Exactly as written, print the lines from the top of the listing through the line containing "(369, 288) = (614, 415): turquoise"; include no pictures.

### Records supplied
=== Begin Enclosure ===

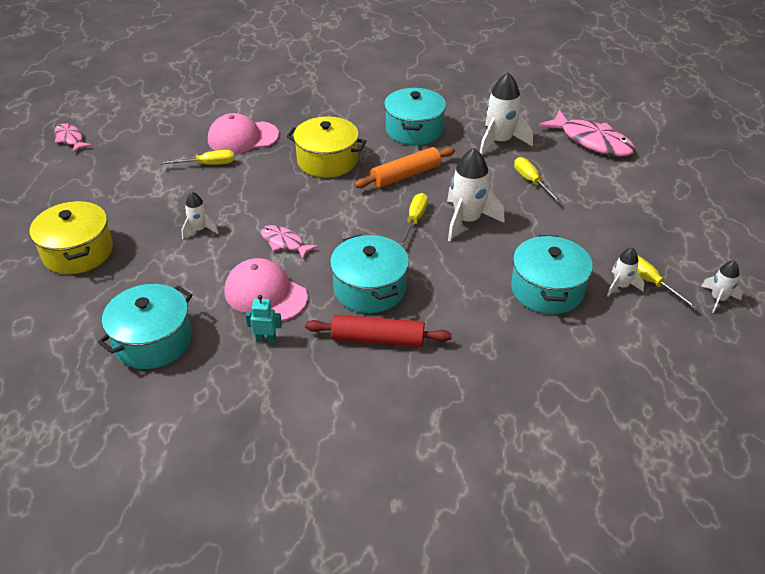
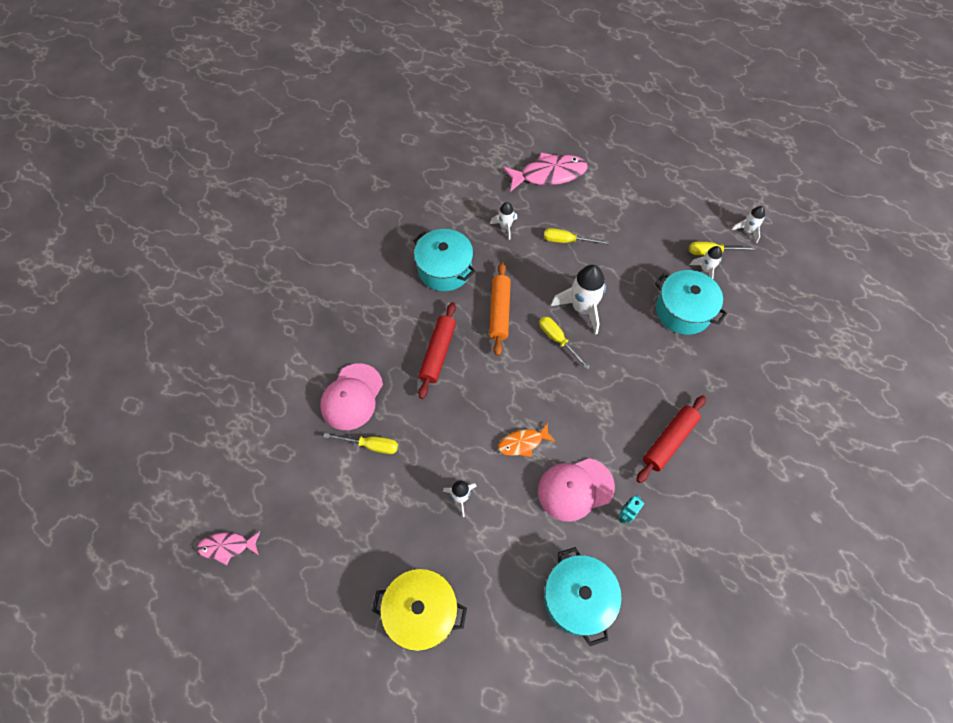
camera: 55 degrees left, 20 degrees up
(207, 164) = (371, 445): yellow screwdriver -> yellow screwdriver turned 75 degrees clockwise
(284, 243) = (523, 443): pink fish -> orange fish
(327, 161) = (438, 353): yellow pot -> red rolling pin
(369, 288) = (614, 415): turquoise pot -> none
(499, 142) = (505, 227): white rocket -> white rocket, size x0.54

=== End Enclosure ===

### Answer to this task
camera: 55 degrees left, 20 degrees up
(207, 164) = (371, 445): yellow screwdriver -> yellow screwdriver turned 75 degrees clockwise
(284, 243) = (523, 443): pink fish -> orange fish
(327, 161) = (438, 353): yellow pot -> red rolling pin
(369, 288) = (614, 415): turquoise pot -> none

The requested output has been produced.